**What needs to be done**.
Every record needs to be set down again without a single difference.

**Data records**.
★ ★ ★
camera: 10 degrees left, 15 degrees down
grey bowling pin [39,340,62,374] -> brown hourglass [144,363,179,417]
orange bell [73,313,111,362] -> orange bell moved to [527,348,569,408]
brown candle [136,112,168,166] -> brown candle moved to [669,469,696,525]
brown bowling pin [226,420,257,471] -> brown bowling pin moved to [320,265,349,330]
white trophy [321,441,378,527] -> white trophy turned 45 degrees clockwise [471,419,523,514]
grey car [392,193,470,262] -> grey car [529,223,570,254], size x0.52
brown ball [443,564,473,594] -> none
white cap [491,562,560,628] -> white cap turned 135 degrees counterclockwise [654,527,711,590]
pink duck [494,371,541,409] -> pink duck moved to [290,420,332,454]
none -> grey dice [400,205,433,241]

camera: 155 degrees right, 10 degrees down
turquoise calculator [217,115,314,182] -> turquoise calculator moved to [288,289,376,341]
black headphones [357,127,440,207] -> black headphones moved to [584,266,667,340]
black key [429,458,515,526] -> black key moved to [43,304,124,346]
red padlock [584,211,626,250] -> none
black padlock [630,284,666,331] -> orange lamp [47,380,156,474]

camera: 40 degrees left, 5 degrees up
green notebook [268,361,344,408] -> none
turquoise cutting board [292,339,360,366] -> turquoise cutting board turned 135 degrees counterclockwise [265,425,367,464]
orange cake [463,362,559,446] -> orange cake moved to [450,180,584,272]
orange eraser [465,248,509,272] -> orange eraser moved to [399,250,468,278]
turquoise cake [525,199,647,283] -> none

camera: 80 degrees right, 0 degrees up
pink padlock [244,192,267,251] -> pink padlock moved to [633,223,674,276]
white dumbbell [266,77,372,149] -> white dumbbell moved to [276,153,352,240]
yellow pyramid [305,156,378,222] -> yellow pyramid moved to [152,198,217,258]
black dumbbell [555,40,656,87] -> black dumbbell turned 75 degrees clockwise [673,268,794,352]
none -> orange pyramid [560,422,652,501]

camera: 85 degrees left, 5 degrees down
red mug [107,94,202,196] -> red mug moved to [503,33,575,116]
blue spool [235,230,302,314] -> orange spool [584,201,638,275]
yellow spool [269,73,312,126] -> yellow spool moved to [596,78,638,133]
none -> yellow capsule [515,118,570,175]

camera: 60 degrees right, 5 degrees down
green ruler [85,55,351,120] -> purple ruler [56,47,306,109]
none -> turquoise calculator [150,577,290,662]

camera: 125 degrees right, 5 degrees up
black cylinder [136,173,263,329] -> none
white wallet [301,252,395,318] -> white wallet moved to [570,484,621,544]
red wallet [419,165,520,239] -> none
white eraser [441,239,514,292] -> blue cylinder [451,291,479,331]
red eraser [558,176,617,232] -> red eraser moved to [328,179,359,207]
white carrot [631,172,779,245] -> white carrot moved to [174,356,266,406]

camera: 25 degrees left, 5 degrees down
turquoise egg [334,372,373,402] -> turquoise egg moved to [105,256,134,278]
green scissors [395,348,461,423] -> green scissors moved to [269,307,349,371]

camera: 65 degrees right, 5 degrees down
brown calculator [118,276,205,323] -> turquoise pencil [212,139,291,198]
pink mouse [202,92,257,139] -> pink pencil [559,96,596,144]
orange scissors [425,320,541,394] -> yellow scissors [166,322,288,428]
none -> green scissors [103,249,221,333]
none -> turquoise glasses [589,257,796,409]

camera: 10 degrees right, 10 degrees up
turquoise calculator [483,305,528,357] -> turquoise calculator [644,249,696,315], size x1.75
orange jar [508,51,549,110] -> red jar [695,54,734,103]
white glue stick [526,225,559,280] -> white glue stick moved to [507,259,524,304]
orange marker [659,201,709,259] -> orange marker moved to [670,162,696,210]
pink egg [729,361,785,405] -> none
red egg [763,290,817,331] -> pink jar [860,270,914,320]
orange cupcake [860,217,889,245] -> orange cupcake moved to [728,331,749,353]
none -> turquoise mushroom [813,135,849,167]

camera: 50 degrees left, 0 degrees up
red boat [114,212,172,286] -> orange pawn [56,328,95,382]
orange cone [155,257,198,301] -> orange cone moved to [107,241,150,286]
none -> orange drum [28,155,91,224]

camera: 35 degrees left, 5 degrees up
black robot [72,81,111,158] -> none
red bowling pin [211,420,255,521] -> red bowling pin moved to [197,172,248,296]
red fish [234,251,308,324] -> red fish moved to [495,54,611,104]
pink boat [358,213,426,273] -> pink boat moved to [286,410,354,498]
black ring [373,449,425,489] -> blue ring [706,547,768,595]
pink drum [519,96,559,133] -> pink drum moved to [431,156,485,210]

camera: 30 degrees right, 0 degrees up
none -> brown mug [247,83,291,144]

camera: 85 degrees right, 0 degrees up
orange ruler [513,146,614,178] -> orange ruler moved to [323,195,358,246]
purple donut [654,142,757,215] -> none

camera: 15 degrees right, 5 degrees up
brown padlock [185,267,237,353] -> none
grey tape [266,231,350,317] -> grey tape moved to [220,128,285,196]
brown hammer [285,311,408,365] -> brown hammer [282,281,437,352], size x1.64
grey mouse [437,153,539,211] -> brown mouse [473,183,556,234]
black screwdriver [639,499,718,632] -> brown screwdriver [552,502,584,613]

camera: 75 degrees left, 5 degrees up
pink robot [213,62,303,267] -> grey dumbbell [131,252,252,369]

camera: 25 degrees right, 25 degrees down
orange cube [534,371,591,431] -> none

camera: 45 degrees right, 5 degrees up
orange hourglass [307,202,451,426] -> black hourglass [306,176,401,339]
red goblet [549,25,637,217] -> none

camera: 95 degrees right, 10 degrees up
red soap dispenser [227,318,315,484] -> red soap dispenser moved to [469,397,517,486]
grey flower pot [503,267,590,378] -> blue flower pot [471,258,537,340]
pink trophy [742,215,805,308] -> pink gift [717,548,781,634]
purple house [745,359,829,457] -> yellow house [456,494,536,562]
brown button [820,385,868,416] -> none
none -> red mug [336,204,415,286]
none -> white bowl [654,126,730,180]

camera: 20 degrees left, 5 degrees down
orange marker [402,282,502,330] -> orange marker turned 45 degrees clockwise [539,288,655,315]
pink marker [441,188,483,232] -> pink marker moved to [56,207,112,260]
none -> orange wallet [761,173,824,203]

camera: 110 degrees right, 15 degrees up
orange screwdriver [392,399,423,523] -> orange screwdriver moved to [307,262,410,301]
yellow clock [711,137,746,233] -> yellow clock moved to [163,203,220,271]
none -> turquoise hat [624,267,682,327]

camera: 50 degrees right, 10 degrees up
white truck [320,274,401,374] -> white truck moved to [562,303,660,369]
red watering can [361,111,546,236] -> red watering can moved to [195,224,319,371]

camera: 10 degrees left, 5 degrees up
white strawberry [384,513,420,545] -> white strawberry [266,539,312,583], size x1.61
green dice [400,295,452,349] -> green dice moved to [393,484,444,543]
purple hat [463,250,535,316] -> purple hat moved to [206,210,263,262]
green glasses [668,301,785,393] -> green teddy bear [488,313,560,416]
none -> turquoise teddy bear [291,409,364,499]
★ ★ ★
**Result for this exercise**.
camera: 10 degrees left, 15 degrees down
grey bowling pin [39,340,62,374] -> brown hourglass [144,363,179,417]
orange bell [73,313,111,362] -> orange bell moved to [527,348,569,408]
brown candle [136,112,168,166] -> brown candle moved to [669,469,696,525]
brown bowling pin [226,420,257,471] -> brown bowling pin moved to [320,265,349,330]
white trophy [321,441,378,527] -> white trophy turned 45 degrees clockwise [471,419,523,514]
grey car [392,193,470,262] -> grey car [529,223,570,254], size x0.52
brown ball [443,564,473,594] -> none
white cap [491,562,560,628] -> white cap turned 135 degrees counterclockwise [654,527,711,590]
pink duck [494,371,541,409] -> pink duck moved to [290,420,332,454]
none -> grey dice [400,205,433,241]

camera: 155 degrees right, 10 degrees down
turquoise calculator [217,115,314,182] -> turquoise calculator moved to [288,289,376,341]
black headphones [357,127,440,207] -> black headphones moved to [584,266,667,340]
black key [429,458,515,526] -> black key moved to [43,304,124,346]
red padlock [584,211,626,250] -> none
black padlock [630,284,666,331] -> orange lamp [47,380,156,474]

camera: 40 degrees left, 5 degrees up
green notebook [268,361,344,408] -> none
turquoise cutting board [292,339,360,366] -> turquoise cutting board turned 135 degrees counterclockwise [265,425,367,464]
orange cake [463,362,559,446] -> orange cake moved to [450,180,584,272]
orange eraser [465,248,509,272] -> orange eraser moved to [399,250,468,278]
turquoise cake [525,199,647,283] -> none

camera: 80 degrees right, 0 degrees up
pink padlock [244,192,267,251] -> pink padlock moved to [633,223,674,276]
white dumbbell [266,77,372,149] -> white dumbbell moved to [276,153,352,240]
yellow pyramid [305,156,378,222] -> yellow pyramid moved to [152,198,217,258]
black dumbbell [555,40,656,87] -> black dumbbell turned 75 degrees clockwise [673,268,794,352]
none -> orange pyramid [560,422,652,501]

camera: 85 degrees left, 5 degrees down
red mug [107,94,202,196] -> red mug moved to [503,33,575,116]
blue spool [235,230,302,314] -> orange spool [584,201,638,275]
yellow spool [269,73,312,126] -> yellow spool moved to [596,78,638,133]
none -> yellow capsule [515,118,570,175]

camera: 60 degrees right, 5 degrees down
green ruler [85,55,351,120] -> purple ruler [56,47,306,109]
none -> turquoise calculator [150,577,290,662]

camera: 125 degrees right, 5 degrees up
black cylinder [136,173,263,329] -> none
white wallet [301,252,395,318] -> white wallet moved to [570,484,621,544]
red wallet [419,165,520,239] -> none
white eraser [441,239,514,292] -> blue cylinder [451,291,479,331]
red eraser [558,176,617,232] -> red eraser moved to [328,179,359,207]
white carrot [631,172,779,245] -> white carrot moved to [174,356,266,406]

camera: 25 degrees left, 5 degrees down
turquoise egg [334,372,373,402] -> turquoise egg moved to [105,256,134,278]
green scissors [395,348,461,423] -> green scissors moved to [269,307,349,371]

camera: 65 degrees right, 5 degrees down
brown calculator [118,276,205,323] -> turquoise pencil [212,139,291,198]
pink mouse [202,92,257,139] -> pink pencil [559,96,596,144]
orange scissors [425,320,541,394] -> yellow scissors [166,322,288,428]
none -> green scissors [103,249,221,333]
none -> turquoise glasses [589,257,796,409]

camera: 10 degrees right, 10 degrees up
turquoise calculator [483,305,528,357] -> turquoise calculator [644,249,696,315], size x1.75
orange jar [508,51,549,110] -> red jar [695,54,734,103]
white glue stick [526,225,559,280] -> white glue stick moved to [507,259,524,304]
orange marker [659,201,709,259] -> orange marker moved to [670,162,696,210]
pink egg [729,361,785,405] -> none
red egg [763,290,817,331] -> pink jar [860,270,914,320]
orange cupcake [860,217,889,245] -> orange cupcake moved to [728,331,749,353]
none -> turquoise mushroom [813,135,849,167]

camera: 50 degrees left, 0 degrees up
red boat [114,212,172,286] -> orange pawn [56,328,95,382]
orange cone [155,257,198,301] -> orange cone moved to [107,241,150,286]
none -> orange drum [28,155,91,224]

camera: 35 degrees left, 5 degrees up
black robot [72,81,111,158] -> none
red bowling pin [211,420,255,521] -> red bowling pin moved to [197,172,248,296]
red fish [234,251,308,324] -> red fish moved to [495,54,611,104]
pink boat [358,213,426,273] -> pink boat moved to [286,410,354,498]
black ring [373,449,425,489] -> blue ring [706,547,768,595]
pink drum [519,96,559,133] -> pink drum moved to [431,156,485,210]

camera: 30 degrees right, 0 degrees up
none -> brown mug [247,83,291,144]

camera: 85 degrees right, 0 degrees up
orange ruler [513,146,614,178] -> orange ruler moved to [323,195,358,246]
purple donut [654,142,757,215] -> none

camera: 15 degrees right, 5 degrees up
brown padlock [185,267,237,353] -> none
grey tape [266,231,350,317] -> grey tape moved to [220,128,285,196]
brown hammer [285,311,408,365] -> brown hammer [282,281,437,352], size x1.64
grey mouse [437,153,539,211] -> brown mouse [473,183,556,234]
black screwdriver [639,499,718,632] -> brown screwdriver [552,502,584,613]

camera: 75 degrees left, 5 degrees up
pink robot [213,62,303,267] -> grey dumbbell [131,252,252,369]

camera: 25 degrees right, 25 degrees down
orange cube [534,371,591,431] -> none

camera: 45 degrees right, 5 degrees up
orange hourglass [307,202,451,426] -> black hourglass [306,176,401,339]
red goblet [549,25,637,217] -> none

camera: 95 degrees right, 10 degrees up
red soap dispenser [227,318,315,484] -> red soap dispenser moved to [469,397,517,486]
grey flower pot [503,267,590,378] -> blue flower pot [471,258,537,340]
pink trophy [742,215,805,308] -> pink gift [717,548,781,634]
purple house [745,359,829,457] -> yellow house [456,494,536,562]
brown button [820,385,868,416] -> none
none -> red mug [336,204,415,286]
none -> white bowl [654,126,730,180]

camera: 20 degrees left, 5 degrees down
orange marker [402,282,502,330] -> orange marker turned 45 degrees clockwise [539,288,655,315]
pink marker [441,188,483,232] -> pink marker moved to [56,207,112,260]
none -> orange wallet [761,173,824,203]

camera: 110 degrees right, 15 degrees up
orange screwdriver [392,399,423,523] -> orange screwdriver moved to [307,262,410,301]
yellow clock [711,137,746,233] -> yellow clock moved to [163,203,220,271]
none -> turquoise hat [624,267,682,327]

camera: 50 degrees right, 10 degrees up
white truck [320,274,401,374] -> white truck moved to [562,303,660,369]
red watering can [361,111,546,236] -> red watering can moved to [195,224,319,371]

camera: 10 degrees left, 5 degrees up
white strawberry [384,513,420,545] -> white strawberry [266,539,312,583], size x1.61
green dice [400,295,452,349] -> green dice moved to [393,484,444,543]
purple hat [463,250,535,316] -> purple hat moved to [206,210,263,262]
green glasses [668,301,785,393] -> green teddy bear [488,313,560,416]
none -> turquoise teddy bear [291,409,364,499]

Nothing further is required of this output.